EXTRACTED RECORDS:
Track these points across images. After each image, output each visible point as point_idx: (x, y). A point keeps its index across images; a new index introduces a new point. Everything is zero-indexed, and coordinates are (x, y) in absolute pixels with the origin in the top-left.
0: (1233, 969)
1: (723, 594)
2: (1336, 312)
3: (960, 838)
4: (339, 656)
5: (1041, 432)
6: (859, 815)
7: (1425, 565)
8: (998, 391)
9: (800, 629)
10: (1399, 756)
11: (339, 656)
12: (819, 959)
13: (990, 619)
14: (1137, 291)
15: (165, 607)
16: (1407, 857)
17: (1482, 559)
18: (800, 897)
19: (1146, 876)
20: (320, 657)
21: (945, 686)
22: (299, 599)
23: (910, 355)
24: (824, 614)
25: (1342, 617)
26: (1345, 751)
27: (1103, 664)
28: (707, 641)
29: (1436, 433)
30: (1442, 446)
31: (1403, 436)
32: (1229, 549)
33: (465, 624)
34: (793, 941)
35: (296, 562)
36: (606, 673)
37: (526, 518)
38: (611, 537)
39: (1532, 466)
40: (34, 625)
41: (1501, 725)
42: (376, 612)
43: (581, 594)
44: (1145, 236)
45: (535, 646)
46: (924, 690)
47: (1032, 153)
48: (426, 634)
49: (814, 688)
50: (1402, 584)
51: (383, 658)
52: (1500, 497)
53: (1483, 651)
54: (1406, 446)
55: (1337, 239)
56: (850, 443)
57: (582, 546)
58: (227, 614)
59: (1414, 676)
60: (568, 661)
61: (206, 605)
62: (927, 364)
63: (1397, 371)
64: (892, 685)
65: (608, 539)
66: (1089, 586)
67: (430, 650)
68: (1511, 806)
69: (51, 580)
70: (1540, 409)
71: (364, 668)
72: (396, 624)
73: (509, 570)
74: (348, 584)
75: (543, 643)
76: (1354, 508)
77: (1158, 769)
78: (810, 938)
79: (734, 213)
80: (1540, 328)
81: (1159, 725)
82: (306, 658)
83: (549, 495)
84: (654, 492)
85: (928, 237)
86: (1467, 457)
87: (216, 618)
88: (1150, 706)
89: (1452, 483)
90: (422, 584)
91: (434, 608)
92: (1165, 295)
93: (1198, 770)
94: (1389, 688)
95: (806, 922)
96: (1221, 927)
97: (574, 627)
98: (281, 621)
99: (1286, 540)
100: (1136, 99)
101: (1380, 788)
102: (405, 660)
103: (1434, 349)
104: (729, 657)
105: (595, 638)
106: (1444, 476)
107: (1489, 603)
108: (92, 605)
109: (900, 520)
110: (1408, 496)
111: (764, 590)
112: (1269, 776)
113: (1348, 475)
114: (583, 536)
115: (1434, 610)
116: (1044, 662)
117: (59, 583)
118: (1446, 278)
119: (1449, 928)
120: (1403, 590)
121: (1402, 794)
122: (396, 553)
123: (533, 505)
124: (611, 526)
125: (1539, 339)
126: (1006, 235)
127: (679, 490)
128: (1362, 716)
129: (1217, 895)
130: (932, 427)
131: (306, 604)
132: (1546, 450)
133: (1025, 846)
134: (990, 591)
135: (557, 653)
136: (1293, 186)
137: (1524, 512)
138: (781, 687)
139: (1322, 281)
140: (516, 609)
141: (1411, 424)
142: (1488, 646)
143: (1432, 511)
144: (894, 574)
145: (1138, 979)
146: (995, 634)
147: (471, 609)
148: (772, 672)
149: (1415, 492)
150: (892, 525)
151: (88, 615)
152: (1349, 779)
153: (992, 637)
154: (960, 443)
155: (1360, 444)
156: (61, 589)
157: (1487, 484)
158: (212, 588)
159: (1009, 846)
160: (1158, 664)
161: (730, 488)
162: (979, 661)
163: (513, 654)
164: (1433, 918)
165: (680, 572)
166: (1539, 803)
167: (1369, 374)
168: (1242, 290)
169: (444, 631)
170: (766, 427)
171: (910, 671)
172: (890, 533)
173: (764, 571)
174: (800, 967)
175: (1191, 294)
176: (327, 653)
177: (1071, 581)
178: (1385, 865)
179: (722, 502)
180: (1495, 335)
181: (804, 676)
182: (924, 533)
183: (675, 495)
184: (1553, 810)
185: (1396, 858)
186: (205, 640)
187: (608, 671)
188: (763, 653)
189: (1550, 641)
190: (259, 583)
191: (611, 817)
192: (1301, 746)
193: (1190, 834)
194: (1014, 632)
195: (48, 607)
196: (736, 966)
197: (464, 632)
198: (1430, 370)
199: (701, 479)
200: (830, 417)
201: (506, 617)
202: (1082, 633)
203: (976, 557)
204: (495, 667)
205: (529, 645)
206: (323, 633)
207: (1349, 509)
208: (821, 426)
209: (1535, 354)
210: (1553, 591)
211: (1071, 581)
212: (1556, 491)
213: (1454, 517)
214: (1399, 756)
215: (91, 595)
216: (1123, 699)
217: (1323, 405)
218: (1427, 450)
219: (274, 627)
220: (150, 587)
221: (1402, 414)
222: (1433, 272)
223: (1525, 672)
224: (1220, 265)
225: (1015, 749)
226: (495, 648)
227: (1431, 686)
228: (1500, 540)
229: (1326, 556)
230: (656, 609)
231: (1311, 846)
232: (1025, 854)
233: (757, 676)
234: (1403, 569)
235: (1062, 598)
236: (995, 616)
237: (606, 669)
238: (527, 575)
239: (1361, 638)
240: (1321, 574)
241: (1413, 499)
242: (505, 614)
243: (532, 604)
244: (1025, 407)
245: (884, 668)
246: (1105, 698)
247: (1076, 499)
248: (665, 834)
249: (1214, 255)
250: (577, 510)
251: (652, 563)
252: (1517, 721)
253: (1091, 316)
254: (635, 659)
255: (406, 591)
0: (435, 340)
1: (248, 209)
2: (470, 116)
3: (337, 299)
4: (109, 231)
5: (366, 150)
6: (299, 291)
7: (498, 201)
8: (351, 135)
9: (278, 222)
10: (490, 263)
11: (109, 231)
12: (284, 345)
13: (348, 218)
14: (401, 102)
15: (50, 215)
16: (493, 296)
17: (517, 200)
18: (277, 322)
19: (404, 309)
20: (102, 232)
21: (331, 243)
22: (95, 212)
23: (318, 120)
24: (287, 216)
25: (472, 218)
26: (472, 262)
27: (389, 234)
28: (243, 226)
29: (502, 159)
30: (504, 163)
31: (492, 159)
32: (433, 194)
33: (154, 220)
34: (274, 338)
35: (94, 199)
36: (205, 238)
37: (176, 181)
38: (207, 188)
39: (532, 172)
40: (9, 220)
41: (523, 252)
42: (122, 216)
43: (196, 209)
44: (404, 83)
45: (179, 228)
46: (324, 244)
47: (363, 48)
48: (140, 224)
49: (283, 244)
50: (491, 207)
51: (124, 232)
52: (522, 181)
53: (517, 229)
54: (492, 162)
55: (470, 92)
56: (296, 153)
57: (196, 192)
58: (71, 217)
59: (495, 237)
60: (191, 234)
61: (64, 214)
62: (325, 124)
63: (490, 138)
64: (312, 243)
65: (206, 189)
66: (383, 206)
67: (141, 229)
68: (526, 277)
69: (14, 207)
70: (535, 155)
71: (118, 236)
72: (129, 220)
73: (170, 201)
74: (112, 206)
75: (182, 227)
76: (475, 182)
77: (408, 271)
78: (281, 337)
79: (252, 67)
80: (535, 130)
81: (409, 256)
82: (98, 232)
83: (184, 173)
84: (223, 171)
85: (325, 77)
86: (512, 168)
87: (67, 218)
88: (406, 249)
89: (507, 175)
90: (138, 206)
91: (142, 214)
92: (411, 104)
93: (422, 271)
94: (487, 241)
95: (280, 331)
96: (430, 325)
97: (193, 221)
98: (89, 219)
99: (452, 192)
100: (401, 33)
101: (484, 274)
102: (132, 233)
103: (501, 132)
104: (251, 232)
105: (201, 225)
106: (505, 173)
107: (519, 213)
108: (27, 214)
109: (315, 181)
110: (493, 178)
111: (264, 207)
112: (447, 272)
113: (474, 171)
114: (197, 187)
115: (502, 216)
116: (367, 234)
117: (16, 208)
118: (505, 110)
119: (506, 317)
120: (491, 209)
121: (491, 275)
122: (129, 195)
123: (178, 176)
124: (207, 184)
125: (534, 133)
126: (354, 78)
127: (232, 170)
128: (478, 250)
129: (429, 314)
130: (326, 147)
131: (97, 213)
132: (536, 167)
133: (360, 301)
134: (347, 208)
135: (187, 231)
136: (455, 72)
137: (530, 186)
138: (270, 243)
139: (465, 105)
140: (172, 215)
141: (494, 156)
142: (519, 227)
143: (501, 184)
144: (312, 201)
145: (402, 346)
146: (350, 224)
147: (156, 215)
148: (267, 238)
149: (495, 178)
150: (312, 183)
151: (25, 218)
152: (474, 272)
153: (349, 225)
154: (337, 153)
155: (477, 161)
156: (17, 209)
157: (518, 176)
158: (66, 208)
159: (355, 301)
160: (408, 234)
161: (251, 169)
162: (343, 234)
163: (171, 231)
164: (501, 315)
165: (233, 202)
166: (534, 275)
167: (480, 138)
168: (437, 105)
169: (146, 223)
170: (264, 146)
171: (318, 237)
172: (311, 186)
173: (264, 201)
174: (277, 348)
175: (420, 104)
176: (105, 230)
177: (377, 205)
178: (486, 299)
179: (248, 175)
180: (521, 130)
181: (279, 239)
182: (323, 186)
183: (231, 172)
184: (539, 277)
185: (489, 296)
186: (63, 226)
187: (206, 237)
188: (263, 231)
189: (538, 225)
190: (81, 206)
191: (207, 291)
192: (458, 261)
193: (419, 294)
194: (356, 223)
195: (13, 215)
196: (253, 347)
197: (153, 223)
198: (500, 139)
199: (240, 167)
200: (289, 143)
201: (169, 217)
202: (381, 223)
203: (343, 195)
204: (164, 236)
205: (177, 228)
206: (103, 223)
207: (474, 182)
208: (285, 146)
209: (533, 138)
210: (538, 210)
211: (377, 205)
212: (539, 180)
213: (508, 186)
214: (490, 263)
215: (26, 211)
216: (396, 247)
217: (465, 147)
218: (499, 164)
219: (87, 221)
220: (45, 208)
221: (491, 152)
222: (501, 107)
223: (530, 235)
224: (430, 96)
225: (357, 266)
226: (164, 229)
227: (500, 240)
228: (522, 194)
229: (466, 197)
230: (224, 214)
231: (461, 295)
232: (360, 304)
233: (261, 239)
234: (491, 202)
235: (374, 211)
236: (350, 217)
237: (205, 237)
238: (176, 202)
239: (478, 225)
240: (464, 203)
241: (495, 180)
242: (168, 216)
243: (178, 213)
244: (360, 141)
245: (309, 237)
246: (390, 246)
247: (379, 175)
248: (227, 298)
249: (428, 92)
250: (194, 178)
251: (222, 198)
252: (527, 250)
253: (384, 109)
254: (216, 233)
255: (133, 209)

EXERCISE DESCRIPTION:
In every line from the first one down to the line containing "58: (227, 614)", swap "images" for "frames". Reproduce only those lines, with nothing else changed.

OUTPUT:
Track these points across frames. After each image, output each visible point as point_idx: (x, y). A point keeps its index across frames; a new index introduces a new point. Everything is zero-indexed, and coordinates are (x, y) in absolute pixels with the origin in the top-left.
0: (1233, 969)
1: (723, 594)
2: (1336, 312)
3: (960, 838)
4: (339, 656)
5: (1041, 432)
6: (859, 815)
7: (1425, 565)
8: (998, 391)
9: (800, 629)
10: (1399, 756)
11: (339, 656)
12: (819, 959)
13: (990, 619)
14: (1137, 291)
15: (165, 607)
16: (1407, 857)
17: (1482, 559)
18: (800, 897)
19: (1146, 876)
20: (320, 657)
21: (945, 686)
22: (299, 599)
23: (910, 355)
24: (824, 614)
25: (1342, 617)
26: (1345, 751)
27: (1103, 664)
28: (707, 641)
29: (1436, 433)
30: (1442, 446)
31: (1403, 436)
32: (1229, 549)
33: (465, 624)
34: (793, 941)
35: (296, 562)
36: (606, 673)
37: (526, 518)
38: (611, 537)
39: (1532, 466)
40: (34, 625)
41: (1501, 725)
42: (376, 612)
43: (581, 594)
44: (1145, 236)
45: (535, 646)
46: (924, 690)
47: (1032, 153)
48: (426, 634)
49: (814, 688)
50: (1402, 584)
51: (383, 658)
52: (1500, 497)
53: (1483, 651)
54: (1406, 446)
55: (1337, 239)
56: (850, 443)
57: (582, 546)
58: (227, 614)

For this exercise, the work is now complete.